THE TASK: Go through the records and copy each line where the word "white" occurs.

(DATASET CONTENT)

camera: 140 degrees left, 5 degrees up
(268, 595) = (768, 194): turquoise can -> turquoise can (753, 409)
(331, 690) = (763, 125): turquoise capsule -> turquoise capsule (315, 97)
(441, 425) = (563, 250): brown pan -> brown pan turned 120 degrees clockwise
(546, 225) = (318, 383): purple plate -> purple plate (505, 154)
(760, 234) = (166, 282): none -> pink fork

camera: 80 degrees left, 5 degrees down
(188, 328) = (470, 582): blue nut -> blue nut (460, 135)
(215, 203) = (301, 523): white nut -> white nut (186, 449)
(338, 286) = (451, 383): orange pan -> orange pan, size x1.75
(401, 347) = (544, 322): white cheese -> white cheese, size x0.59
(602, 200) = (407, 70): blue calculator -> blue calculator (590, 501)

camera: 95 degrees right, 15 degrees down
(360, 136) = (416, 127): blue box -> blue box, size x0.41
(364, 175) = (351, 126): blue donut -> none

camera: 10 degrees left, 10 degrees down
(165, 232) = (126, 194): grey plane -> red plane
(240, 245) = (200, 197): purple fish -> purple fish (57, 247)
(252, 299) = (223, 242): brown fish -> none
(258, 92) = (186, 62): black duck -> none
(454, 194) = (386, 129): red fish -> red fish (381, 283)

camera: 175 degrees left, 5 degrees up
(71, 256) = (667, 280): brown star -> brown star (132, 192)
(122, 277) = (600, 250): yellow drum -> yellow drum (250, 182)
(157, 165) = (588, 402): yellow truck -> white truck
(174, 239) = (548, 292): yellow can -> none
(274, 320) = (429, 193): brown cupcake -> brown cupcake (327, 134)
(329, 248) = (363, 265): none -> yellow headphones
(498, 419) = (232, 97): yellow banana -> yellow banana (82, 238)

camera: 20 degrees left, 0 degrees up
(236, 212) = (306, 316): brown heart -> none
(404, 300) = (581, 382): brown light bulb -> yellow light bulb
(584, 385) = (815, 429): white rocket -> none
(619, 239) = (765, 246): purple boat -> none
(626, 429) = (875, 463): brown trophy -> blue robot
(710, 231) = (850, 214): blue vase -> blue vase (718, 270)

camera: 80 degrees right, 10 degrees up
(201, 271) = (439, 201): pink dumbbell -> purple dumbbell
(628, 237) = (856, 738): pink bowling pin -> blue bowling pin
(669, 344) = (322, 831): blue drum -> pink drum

(End DATASET CONTENT)

ANSWER SECTION:
(215, 203) = (301, 523): white nut -> white nut (186, 449)
(401, 347) = (544, 322): white cheese -> white cheese, size x0.59
(157, 165) = (588, 402): yellow truck -> white truck
(584, 385) = (815, 429): white rocket -> none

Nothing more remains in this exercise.